### Requirement
Please write out exactly the lines of the data below from the line holding "none -> tan brick E7 level 2" through the line holding "none -> red cone B8 level 2", and leave out the rest.

******************************

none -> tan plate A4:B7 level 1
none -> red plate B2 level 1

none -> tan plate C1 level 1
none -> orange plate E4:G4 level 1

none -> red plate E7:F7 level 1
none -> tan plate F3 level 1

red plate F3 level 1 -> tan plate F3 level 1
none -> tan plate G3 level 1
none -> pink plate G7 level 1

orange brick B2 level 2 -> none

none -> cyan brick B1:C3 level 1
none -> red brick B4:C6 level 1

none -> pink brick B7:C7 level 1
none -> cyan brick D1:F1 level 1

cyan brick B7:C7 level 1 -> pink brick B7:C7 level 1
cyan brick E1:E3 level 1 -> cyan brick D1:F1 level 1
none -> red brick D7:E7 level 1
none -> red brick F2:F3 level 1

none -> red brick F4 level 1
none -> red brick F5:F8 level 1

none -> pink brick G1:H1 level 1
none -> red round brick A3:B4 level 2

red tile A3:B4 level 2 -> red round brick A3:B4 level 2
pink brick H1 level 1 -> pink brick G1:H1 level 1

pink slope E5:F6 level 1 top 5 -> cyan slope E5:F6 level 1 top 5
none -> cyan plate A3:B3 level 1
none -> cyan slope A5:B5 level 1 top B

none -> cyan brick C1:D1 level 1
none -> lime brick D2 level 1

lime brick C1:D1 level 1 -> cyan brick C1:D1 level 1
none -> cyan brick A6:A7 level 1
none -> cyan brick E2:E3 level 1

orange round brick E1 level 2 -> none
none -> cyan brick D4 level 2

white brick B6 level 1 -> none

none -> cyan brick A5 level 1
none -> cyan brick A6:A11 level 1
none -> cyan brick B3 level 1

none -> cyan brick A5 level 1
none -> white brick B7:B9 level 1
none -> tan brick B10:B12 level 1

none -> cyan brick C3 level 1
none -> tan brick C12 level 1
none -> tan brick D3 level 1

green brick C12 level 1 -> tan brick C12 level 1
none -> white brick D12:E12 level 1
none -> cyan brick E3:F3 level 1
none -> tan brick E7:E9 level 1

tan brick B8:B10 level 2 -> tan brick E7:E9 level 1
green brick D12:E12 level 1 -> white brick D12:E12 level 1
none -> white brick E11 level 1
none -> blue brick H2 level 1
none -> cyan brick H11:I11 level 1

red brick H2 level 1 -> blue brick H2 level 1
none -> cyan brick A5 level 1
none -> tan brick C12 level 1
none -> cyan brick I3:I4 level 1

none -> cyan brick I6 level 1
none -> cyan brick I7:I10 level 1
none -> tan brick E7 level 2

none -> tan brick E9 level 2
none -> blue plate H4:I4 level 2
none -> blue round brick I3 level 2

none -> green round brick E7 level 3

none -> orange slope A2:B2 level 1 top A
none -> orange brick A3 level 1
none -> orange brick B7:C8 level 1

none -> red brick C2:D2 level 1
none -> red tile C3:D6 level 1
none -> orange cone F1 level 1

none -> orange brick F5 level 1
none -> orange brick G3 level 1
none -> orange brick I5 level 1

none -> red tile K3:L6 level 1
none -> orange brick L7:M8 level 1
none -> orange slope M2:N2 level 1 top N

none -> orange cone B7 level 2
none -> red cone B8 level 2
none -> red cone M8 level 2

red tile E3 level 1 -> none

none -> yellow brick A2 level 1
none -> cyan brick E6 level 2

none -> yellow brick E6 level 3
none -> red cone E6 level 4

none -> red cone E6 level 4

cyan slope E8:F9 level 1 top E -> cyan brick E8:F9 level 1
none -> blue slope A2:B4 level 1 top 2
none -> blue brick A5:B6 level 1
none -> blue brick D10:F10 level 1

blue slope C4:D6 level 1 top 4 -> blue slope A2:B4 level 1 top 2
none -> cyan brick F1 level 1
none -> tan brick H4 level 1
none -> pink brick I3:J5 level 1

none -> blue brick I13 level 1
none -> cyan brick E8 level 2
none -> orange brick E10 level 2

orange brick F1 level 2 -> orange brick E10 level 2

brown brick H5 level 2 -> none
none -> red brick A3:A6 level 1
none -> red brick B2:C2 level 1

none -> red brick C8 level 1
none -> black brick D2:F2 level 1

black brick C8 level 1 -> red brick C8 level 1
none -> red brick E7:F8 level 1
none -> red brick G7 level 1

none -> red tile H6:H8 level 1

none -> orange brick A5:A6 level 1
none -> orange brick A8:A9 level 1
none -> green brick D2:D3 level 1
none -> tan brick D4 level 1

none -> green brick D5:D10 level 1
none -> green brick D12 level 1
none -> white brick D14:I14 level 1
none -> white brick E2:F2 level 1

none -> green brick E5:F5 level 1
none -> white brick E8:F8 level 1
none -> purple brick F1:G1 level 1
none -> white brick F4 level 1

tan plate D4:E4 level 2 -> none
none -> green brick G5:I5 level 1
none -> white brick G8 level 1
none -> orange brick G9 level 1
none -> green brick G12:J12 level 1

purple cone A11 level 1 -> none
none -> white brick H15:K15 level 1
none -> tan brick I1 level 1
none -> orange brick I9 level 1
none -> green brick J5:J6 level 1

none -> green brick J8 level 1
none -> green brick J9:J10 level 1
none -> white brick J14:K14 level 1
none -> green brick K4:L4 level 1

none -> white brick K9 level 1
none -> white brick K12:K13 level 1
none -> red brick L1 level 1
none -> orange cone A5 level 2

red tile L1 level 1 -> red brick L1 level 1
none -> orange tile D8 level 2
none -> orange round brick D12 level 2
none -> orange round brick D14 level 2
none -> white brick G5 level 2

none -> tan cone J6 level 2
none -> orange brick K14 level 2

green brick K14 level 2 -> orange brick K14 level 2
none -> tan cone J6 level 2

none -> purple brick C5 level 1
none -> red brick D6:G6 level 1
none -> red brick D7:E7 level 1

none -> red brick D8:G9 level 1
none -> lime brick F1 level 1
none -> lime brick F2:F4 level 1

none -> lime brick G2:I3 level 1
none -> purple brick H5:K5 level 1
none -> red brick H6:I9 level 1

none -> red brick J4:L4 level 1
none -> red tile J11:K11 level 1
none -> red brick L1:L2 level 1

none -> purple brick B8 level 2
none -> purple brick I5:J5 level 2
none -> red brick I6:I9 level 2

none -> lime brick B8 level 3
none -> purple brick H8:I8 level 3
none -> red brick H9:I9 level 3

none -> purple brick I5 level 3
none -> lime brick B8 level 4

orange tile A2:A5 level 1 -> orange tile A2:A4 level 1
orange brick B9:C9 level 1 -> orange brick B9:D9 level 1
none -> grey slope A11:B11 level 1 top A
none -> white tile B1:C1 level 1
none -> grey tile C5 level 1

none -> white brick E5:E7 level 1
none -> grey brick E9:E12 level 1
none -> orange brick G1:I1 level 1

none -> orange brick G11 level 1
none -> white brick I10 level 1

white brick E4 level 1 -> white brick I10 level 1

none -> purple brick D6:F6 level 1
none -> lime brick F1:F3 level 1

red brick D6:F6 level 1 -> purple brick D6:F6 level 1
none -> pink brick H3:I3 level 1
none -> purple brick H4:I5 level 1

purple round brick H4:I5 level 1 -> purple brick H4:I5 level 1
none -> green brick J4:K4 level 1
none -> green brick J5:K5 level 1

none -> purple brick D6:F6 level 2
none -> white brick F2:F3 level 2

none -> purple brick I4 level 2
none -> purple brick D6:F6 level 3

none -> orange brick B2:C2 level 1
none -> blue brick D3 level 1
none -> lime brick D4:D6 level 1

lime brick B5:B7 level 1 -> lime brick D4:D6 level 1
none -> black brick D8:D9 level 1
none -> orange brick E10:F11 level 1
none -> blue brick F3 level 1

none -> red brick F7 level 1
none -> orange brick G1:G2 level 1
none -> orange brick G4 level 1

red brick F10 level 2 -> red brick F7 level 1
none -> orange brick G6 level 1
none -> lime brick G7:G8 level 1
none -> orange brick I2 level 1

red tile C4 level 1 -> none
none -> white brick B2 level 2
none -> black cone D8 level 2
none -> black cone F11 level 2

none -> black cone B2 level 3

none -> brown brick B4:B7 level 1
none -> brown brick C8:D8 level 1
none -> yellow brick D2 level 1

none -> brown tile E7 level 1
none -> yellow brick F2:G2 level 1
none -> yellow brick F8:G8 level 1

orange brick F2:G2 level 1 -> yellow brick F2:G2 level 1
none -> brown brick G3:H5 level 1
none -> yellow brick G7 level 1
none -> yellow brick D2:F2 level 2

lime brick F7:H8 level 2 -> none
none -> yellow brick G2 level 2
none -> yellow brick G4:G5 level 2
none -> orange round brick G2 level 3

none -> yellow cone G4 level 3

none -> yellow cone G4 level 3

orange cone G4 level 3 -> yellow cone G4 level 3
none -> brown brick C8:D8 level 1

******************************

### Written answer
none -> tan brick E7 level 2

none -> tan brick E9 level 2
none -> blue plate H4:I4 level 2
none -> blue round brick I3 level 2

none -> green round brick E7 level 3

none -> orange slope A2:B2 level 1 top A
none -> orange brick A3 level 1
none -> orange brick B7:C8 level 1

none -> red brick C2:D2 level 1
none -> red tile C3:D6 level 1
none -> orange cone F1 level 1

none -> orange brick F5 level 1
none -> orange brick G3 level 1
none -> orange brick I5 level 1

none -> red tile K3:L6 level 1
none -> orange brick L7:M8 level 1
none -> orange slope M2:N2 level 1 top N

none -> orange cone B7 level 2
none -> red cone B8 level 2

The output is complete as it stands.